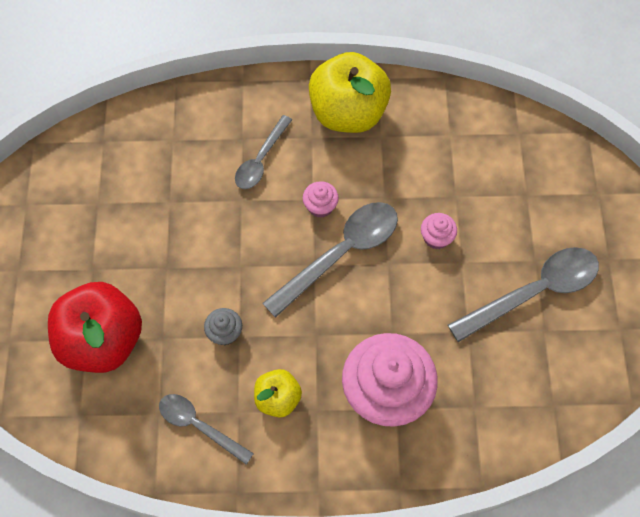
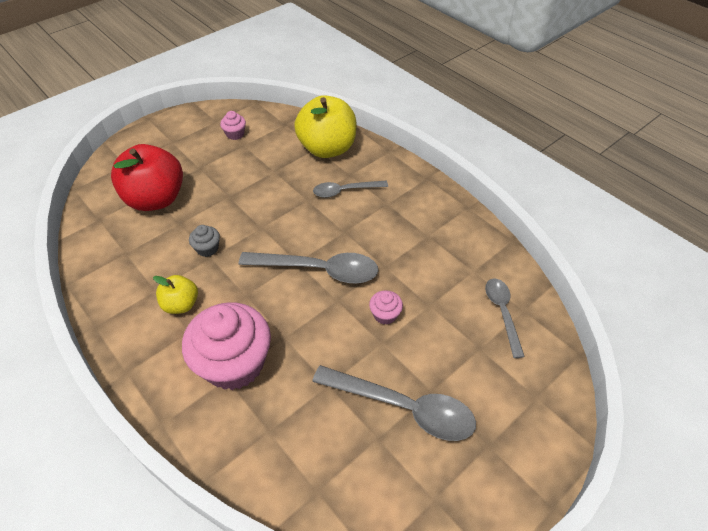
camera: 50 degrees right, 15 degrees down
(199, 425) = (131, 277): grey spoon -> grey spoon (502, 313)
(320, 206) = (342, 238): pink cupcake -> pink cupcake (235, 134)
(348, 113) = (425, 209): yellow apple -> yellow apple (327, 148)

○ ○ ○ ○ ○

YOUR GOAL: Up to and including the last line of the material, reproduce every line exactly, beginning with the one that contains "(199, 425) = (131, 277): grey" and adding nothing else.

EXERCISE RESULT:
(199, 425) = (131, 277): grey spoon -> grey spoon (502, 313)
(320, 206) = (342, 238): pink cupcake -> pink cupcake (235, 134)
(348, 113) = (425, 209): yellow apple -> yellow apple (327, 148)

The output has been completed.